Problem to work on => Where a record contains a picture, omit the picture and repeat the rest exactly.

Extracted material =>

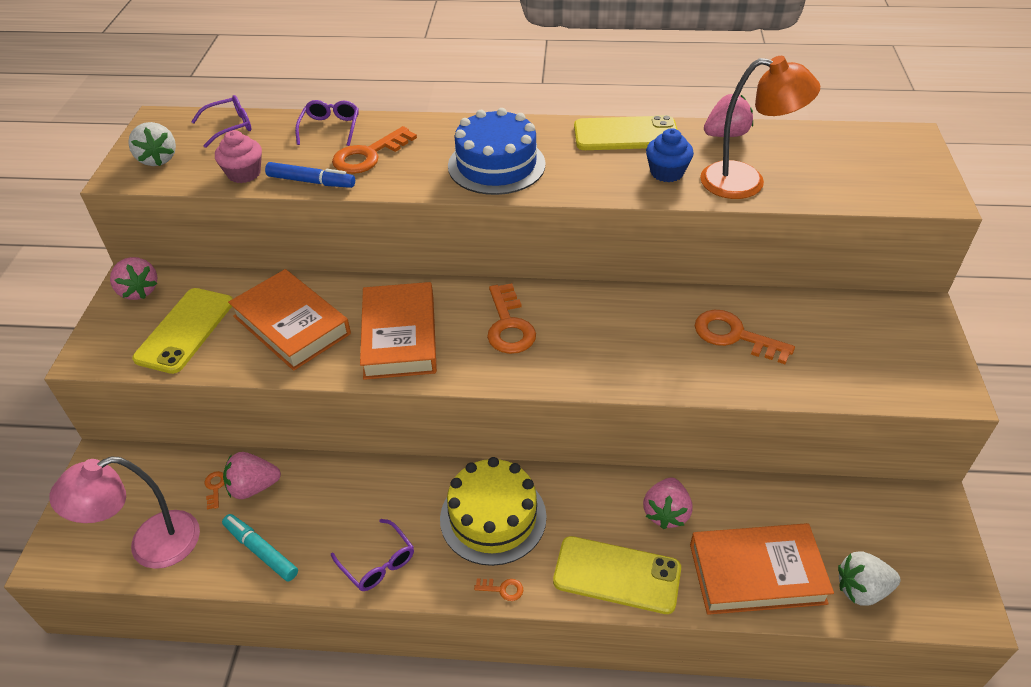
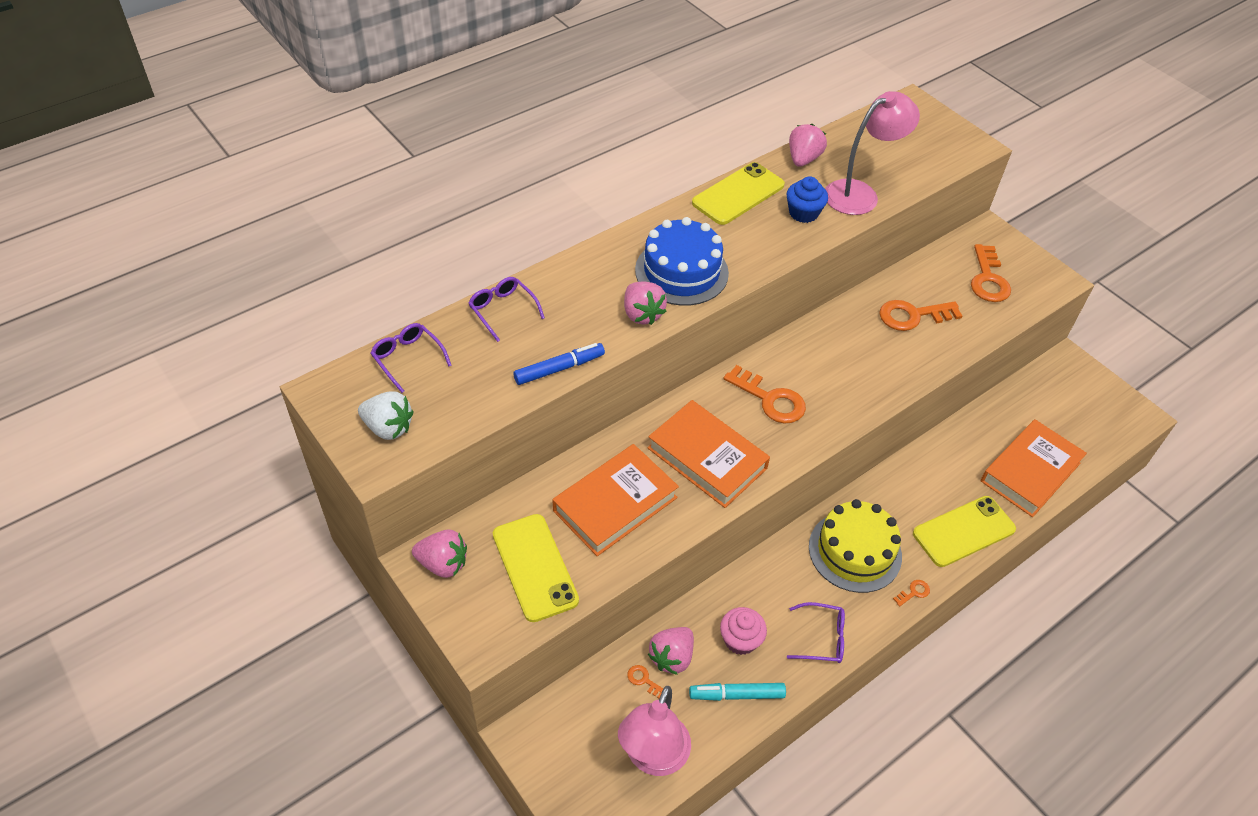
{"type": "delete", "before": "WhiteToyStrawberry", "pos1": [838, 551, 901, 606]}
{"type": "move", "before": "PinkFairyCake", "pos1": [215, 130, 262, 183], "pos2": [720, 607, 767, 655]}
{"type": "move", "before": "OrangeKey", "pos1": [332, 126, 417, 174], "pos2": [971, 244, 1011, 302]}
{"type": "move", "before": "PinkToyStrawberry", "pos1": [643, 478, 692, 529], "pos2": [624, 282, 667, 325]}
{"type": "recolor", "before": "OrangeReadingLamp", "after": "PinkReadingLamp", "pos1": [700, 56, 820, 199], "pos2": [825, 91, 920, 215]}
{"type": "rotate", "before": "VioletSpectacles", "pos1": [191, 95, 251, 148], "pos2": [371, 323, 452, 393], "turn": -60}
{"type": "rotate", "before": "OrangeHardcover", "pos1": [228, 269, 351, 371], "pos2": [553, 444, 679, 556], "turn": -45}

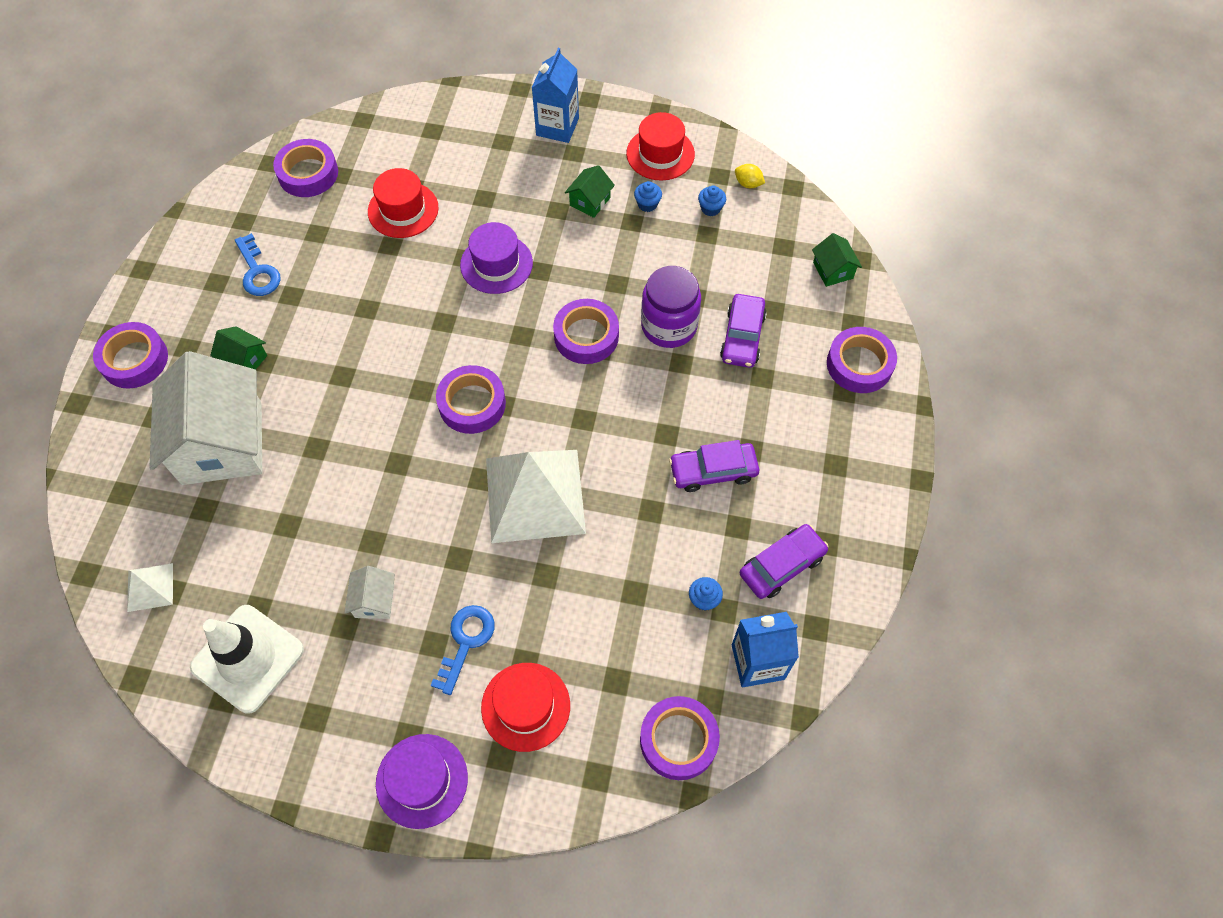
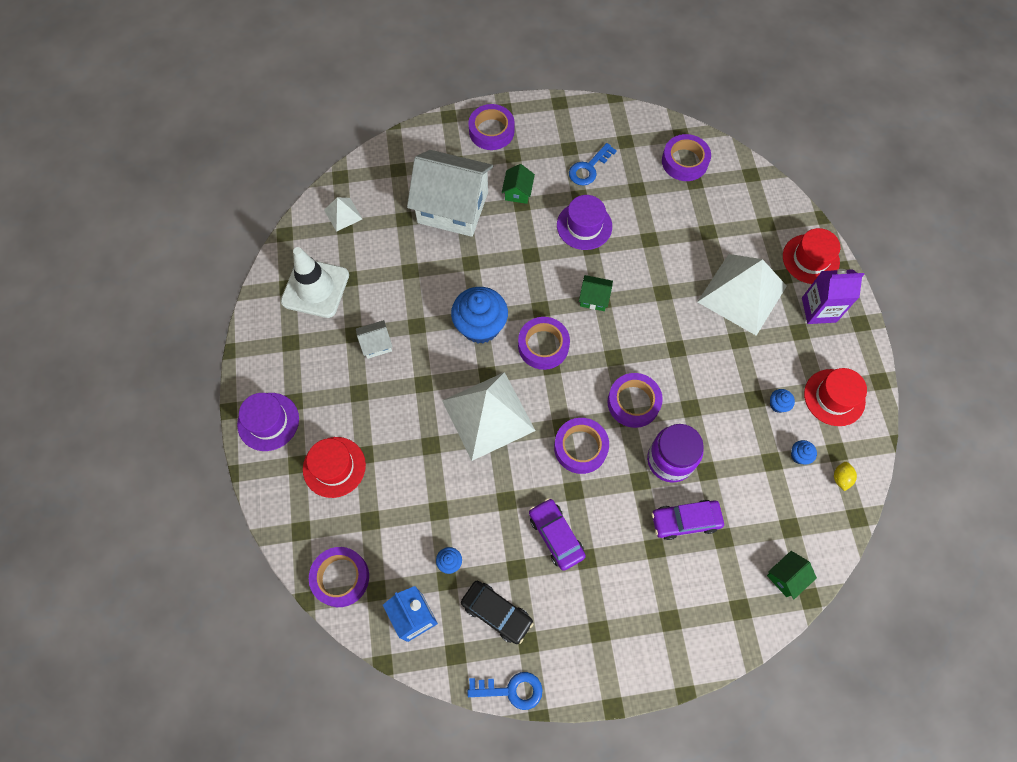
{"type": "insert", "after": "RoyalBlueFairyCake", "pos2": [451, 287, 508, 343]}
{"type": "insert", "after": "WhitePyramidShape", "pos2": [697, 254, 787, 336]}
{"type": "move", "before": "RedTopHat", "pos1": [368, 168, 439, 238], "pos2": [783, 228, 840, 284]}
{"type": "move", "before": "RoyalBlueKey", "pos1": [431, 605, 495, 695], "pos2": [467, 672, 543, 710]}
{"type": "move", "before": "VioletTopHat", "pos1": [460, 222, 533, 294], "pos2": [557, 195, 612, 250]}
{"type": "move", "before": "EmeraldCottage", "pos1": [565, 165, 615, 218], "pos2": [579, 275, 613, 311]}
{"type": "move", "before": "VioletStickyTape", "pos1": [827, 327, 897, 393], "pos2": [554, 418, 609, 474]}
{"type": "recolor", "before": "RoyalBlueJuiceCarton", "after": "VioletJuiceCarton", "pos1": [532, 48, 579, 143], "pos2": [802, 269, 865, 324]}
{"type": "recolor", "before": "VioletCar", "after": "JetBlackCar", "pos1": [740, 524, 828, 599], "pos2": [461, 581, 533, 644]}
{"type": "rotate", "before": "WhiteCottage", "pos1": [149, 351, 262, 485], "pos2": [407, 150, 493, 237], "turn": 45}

Reply to the task =>
{"type": "delete", "before": "WhiteToyStrawberry", "pos1": [838, 551, 901, 606]}
{"type": "move", "before": "PinkFairyCake", "pos1": [215, 130, 262, 183], "pos2": [720, 607, 767, 655]}
{"type": "move", "before": "OrangeKey", "pos1": [332, 126, 417, 174], "pos2": [971, 244, 1011, 302]}
{"type": "move", "before": "PinkToyStrawberry", "pos1": [643, 478, 692, 529], "pos2": [624, 282, 667, 325]}
{"type": "recolor", "before": "OrangeReadingLamp", "after": "PinkReadingLamp", "pos1": [700, 56, 820, 199], "pos2": [825, 91, 920, 215]}
{"type": "rotate", "before": "VioletSpectacles", "pos1": [191, 95, 251, 148], "pos2": [371, 323, 452, 393], "turn": -60}
{"type": "rotate", "before": "OrangeHardcover", "pos1": [228, 269, 351, 371], "pos2": [553, 444, 679, 556], "turn": -45}

{"type": "insert", "after": "RoyalBlueFairyCake", "pos2": [451, 287, 508, 343]}
{"type": "insert", "after": "WhitePyramidShape", "pos2": [697, 254, 787, 336]}
{"type": "move", "before": "RedTopHat", "pos1": [368, 168, 439, 238], "pos2": [783, 228, 840, 284]}
{"type": "move", "before": "RoyalBlueKey", "pos1": [431, 605, 495, 695], "pos2": [467, 672, 543, 710]}
{"type": "move", "before": "VioletTopHat", "pos1": [460, 222, 533, 294], "pos2": [557, 195, 612, 250]}
{"type": "move", "before": "EmeraldCottage", "pos1": [565, 165, 615, 218], "pos2": [579, 275, 613, 311]}
{"type": "move", "before": "VioletStickyTape", "pos1": [827, 327, 897, 393], "pos2": [554, 418, 609, 474]}
{"type": "recolor", "before": "RoyalBlueJuiceCarton", "after": "VioletJuiceCarton", "pos1": [532, 48, 579, 143], "pos2": [802, 269, 865, 324]}
{"type": "recolor", "before": "VioletCar", "after": "JetBlackCar", "pos1": [740, 524, 828, 599], "pos2": [461, 581, 533, 644]}
{"type": "rotate", "before": "WhiteCottage", "pos1": [149, 351, 262, 485], "pos2": [407, 150, 493, 237], "turn": 45}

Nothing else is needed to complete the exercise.